[Dataset records]
»»

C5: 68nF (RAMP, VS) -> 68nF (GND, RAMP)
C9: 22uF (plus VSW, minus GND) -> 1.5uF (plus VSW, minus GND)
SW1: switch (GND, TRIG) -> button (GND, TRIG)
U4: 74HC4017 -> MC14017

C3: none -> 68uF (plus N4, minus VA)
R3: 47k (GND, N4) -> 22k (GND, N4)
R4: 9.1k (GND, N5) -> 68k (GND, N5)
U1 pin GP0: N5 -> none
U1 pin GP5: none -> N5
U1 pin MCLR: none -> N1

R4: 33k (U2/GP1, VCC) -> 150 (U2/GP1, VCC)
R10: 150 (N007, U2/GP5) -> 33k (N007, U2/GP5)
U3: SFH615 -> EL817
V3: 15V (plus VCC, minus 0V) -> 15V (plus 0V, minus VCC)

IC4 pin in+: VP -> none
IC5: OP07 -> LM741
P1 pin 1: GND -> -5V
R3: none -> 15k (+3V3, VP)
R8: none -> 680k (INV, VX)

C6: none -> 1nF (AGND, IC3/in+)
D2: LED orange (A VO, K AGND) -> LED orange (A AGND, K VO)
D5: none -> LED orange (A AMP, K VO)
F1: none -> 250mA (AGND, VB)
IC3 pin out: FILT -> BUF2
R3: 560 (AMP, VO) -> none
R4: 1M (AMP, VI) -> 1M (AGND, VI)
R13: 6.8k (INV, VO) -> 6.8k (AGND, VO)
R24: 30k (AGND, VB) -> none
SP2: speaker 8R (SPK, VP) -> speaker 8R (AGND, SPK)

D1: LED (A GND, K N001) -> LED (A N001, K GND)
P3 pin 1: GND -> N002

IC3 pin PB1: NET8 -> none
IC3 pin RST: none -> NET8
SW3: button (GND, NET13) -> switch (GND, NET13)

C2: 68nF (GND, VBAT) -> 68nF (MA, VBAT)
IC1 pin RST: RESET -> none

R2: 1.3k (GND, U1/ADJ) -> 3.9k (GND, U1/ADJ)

««

Taking the line containing "P1 pin 1: GND -> -5V" as the first, please return it and every line after it through the end of the entries, exactly and only those.

P1 pin 1: GND -> -5V
R3: none -> 15k (+3V3, VP)
R8: none -> 680k (INV, VX)

C6: none -> 1nF (AGND, IC3/in+)
D2: LED orange (A VO, K AGND) -> LED orange (A AGND, K VO)
D5: none -> LED orange (A AMP, K VO)
F1: none -> 250mA (AGND, VB)
IC3 pin out: FILT -> BUF2
R3: 560 (AMP, VO) -> none
R4: 1M (AMP, VI) -> 1M (AGND, VI)
R13: 6.8k (INV, VO) -> 6.8k (AGND, VO)
R24: 30k (AGND, VB) -> none
SP2: speaker 8R (SPK, VP) -> speaker 8R (AGND, SPK)

D1: LED (A GND, K N001) -> LED (A N001, K GND)
P3 pin 1: GND -> N002

IC3 pin PB1: NET8 -> none
IC3 pin RST: none -> NET8
SW3: button (GND, NET13) -> switch (GND, NET13)

C2: 68nF (GND, VBAT) -> 68nF (MA, VBAT)
IC1 pin RST: RESET -> none

R2: 1.3k (GND, U1/ADJ) -> 3.9k (GND, U1/ADJ)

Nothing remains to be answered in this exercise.